Everything from the first line of the records below through the line containing "blue square at (251, 453): moved" is to be retyped exactly; leave out the rest.

=== Section Start ===

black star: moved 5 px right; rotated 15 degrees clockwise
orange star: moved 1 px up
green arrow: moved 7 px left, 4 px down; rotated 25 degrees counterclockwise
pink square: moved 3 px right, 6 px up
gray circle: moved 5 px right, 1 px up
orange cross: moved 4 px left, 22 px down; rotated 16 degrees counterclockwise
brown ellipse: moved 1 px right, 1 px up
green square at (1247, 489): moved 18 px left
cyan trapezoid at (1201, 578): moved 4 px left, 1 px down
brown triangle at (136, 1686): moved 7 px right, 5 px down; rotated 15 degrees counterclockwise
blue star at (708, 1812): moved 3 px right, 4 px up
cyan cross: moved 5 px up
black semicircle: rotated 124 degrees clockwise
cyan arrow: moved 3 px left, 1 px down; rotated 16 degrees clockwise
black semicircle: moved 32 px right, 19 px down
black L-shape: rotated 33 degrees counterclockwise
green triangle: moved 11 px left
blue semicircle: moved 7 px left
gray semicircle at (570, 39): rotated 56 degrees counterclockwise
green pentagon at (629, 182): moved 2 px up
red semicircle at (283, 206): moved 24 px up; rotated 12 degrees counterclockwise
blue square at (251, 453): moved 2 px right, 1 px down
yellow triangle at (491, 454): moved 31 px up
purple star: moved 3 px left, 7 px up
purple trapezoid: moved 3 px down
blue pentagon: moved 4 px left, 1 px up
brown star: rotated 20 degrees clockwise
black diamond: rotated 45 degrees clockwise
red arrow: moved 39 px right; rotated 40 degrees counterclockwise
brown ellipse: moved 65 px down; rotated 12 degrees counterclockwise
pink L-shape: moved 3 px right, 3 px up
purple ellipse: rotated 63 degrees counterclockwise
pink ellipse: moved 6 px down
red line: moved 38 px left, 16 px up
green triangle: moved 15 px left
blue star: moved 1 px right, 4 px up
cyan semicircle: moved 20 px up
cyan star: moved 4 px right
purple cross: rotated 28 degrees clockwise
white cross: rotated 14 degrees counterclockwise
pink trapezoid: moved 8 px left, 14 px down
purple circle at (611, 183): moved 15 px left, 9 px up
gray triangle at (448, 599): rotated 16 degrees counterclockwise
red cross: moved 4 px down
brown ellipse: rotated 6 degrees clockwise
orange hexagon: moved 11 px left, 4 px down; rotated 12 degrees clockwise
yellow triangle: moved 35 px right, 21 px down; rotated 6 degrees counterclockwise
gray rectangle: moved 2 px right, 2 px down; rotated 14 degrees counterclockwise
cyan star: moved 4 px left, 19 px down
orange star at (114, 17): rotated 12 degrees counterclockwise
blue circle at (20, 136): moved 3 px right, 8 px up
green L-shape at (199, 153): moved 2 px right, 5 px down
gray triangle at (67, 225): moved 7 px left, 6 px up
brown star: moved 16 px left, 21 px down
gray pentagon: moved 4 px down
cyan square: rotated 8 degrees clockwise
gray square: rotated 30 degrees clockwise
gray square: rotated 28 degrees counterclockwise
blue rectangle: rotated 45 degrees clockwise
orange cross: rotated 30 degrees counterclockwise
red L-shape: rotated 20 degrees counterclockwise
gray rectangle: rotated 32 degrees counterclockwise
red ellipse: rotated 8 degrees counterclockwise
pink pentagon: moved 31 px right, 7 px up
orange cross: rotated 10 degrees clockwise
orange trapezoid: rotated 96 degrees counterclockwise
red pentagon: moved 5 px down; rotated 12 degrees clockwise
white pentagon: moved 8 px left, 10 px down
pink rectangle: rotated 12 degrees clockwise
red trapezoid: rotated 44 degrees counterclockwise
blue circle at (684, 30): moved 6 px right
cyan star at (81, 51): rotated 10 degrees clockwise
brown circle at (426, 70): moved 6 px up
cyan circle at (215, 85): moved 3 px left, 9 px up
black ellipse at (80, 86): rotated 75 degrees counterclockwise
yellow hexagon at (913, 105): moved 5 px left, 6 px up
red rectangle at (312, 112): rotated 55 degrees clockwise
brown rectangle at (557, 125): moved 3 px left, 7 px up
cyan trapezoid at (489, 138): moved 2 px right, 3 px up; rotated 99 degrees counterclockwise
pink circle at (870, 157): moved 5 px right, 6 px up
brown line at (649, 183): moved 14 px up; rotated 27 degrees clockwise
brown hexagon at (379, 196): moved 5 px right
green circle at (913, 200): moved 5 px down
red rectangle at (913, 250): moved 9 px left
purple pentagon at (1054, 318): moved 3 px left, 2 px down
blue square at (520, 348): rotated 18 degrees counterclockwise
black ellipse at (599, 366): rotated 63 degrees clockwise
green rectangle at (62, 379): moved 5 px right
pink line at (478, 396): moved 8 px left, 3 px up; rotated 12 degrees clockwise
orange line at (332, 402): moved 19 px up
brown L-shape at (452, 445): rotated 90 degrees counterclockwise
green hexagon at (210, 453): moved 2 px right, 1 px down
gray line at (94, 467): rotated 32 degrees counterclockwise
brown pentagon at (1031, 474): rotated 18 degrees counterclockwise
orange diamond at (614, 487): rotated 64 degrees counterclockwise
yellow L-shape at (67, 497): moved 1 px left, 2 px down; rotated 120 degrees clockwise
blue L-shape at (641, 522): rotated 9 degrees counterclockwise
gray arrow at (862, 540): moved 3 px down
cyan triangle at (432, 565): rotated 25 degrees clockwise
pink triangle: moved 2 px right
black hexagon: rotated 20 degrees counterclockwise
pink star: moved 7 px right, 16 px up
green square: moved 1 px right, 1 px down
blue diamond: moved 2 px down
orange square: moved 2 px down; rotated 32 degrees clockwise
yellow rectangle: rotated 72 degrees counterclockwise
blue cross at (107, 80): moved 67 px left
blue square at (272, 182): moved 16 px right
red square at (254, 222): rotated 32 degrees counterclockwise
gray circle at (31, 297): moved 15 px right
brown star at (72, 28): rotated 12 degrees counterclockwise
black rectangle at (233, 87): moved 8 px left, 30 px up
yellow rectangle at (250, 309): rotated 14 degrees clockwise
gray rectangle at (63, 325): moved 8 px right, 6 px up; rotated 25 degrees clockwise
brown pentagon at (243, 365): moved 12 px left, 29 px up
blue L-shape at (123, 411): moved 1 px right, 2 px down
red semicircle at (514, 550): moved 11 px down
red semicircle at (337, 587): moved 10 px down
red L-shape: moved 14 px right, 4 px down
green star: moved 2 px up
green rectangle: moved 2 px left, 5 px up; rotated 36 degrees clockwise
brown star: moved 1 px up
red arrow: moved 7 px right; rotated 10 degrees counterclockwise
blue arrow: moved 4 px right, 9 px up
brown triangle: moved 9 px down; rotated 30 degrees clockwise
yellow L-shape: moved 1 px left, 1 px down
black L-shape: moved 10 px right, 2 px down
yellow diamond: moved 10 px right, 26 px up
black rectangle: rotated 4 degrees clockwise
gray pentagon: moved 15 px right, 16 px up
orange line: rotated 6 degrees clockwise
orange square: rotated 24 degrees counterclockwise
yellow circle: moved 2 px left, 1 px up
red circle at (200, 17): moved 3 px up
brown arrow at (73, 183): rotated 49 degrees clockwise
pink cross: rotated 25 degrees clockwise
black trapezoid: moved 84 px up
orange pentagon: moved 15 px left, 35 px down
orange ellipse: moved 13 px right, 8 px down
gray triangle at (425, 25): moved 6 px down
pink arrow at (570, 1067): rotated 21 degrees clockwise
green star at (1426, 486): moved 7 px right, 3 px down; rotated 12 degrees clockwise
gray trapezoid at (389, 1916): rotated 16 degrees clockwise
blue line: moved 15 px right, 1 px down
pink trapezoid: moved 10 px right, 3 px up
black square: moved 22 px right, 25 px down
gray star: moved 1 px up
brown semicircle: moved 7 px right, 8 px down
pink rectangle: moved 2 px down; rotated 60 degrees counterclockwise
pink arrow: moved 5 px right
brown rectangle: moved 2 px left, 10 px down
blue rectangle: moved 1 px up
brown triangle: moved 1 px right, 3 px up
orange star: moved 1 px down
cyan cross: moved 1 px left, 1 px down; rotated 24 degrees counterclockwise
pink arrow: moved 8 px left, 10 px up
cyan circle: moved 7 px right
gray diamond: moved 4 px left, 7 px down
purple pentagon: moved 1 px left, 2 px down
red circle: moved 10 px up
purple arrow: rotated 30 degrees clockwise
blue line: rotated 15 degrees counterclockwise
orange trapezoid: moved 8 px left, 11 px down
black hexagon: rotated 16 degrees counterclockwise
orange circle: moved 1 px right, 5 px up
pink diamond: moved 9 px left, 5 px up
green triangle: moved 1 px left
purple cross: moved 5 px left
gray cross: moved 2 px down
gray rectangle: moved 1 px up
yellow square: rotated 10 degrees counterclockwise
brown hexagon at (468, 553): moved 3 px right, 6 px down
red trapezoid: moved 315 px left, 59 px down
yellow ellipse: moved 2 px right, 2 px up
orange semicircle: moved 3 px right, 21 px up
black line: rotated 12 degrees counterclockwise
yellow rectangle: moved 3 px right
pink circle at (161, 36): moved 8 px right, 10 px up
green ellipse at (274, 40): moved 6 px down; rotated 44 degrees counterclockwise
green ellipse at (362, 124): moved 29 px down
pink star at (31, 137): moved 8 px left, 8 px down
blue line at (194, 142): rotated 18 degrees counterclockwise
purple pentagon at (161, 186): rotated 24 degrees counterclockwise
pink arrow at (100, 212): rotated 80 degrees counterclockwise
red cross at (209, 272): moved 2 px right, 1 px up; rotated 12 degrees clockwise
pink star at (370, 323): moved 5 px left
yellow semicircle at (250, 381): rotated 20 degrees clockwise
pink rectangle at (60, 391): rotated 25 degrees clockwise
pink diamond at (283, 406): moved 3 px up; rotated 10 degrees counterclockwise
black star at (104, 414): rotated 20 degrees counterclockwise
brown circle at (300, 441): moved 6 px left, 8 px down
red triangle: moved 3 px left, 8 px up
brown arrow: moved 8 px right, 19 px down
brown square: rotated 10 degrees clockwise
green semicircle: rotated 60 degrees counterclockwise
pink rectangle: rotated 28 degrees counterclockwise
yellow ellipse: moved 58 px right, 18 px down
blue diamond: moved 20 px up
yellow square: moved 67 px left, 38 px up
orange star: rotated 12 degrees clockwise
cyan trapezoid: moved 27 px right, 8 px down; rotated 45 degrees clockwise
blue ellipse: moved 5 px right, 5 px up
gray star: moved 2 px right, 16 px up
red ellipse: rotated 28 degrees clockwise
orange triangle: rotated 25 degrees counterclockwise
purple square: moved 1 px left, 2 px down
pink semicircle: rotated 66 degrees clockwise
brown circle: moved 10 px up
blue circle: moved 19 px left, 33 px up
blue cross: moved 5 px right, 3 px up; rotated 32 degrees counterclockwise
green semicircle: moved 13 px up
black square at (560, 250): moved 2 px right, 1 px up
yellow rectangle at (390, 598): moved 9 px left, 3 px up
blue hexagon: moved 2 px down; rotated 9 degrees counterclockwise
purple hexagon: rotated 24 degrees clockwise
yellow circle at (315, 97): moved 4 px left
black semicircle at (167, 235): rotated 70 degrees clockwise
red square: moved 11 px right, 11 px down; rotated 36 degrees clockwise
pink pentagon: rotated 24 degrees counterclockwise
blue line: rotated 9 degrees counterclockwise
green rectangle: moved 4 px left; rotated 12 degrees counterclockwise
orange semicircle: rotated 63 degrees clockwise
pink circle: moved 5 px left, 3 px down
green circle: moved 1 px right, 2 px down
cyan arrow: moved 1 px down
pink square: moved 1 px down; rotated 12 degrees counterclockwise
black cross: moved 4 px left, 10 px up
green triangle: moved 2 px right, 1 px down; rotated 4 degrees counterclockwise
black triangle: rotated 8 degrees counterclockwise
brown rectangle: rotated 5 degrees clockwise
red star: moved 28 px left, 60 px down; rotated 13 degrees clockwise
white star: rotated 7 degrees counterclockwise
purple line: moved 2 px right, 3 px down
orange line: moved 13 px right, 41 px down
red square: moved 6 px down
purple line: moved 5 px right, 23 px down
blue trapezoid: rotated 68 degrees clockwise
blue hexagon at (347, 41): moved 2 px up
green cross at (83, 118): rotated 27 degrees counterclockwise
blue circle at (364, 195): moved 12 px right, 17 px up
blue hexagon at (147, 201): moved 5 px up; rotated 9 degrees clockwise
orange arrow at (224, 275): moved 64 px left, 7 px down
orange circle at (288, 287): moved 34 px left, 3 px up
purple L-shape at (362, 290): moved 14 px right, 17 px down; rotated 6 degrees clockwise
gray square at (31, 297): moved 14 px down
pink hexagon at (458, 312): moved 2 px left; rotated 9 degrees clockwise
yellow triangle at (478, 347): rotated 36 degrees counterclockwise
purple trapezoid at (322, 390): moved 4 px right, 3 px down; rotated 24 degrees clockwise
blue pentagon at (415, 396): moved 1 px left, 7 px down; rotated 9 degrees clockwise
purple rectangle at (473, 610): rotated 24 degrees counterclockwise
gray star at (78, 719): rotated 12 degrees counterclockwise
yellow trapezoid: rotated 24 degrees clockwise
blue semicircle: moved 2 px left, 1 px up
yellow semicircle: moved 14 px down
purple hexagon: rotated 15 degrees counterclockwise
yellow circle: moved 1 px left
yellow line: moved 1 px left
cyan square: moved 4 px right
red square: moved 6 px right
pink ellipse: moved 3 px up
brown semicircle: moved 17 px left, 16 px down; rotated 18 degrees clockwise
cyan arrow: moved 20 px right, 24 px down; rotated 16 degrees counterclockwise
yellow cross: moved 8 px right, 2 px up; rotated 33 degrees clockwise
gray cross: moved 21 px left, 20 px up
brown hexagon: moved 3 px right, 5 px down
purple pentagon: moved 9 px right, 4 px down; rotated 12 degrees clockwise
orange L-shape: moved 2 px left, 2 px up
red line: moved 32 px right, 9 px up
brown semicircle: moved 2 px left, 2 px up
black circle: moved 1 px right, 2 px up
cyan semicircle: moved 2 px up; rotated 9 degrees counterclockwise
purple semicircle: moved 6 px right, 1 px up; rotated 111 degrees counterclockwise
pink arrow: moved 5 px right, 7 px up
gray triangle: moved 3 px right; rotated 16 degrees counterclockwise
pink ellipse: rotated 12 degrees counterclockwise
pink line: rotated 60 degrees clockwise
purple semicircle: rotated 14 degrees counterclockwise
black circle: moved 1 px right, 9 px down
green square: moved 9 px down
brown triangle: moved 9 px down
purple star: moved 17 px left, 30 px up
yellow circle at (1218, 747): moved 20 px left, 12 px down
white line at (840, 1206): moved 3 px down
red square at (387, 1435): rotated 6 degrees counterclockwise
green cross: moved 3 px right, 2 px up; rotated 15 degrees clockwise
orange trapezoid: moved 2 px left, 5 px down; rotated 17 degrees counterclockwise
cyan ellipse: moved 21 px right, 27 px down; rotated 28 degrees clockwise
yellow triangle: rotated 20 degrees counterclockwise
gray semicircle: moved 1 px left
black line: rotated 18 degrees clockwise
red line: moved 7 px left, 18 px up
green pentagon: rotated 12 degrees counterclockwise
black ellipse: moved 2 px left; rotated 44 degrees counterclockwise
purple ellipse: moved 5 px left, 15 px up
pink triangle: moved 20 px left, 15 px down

=== Section End ===

TASK RESPONSE>
black star: moved 5 px right; rotated 15 degrees clockwise
orange star: moved 1 px up
green arrow: moved 7 px left, 4 px down; rotated 25 degrees counterclockwise
pink square: moved 3 px right, 6 px up
gray circle: moved 5 px right, 1 px up
orange cross: moved 4 px left, 22 px down; rotated 16 degrees counterclockwise
brown ellipse: moved 1 px right, 1 px up
green square at (1247, 489): moved 18 px left
cyan trapezoid at (1201, 578): moved 4 px left, 1 px down
brown triangle at (136, 1686): moved 7 px right, 5 px down; rotated 15 degrees counterclockwise
blue star at (708, 1812): moved 3 px right, 4 px up
cyan cross: moved 5 px up
black semicircle: rotated 124 degrees clockwise
cyan arrow: moved 3 px left, 1 px down; rotated 16 degrees clockwise
black semicircle: moved 32 px right, 19 px down
black L-shape: rotated 33 degrees counterclockwise
green triangle: moved 11 px left
blue semicircle: moved 7 px left
gray semicircle at (570, 39): rotated 56 degrees counterclockwise
green pentagon at (629, 182): moved 2 px up
red semicircle at (283, 206): moved 24 px up; rotated 12 degrees counterclockwise
blue square at (251, 453): moved 2 px right, 1 px down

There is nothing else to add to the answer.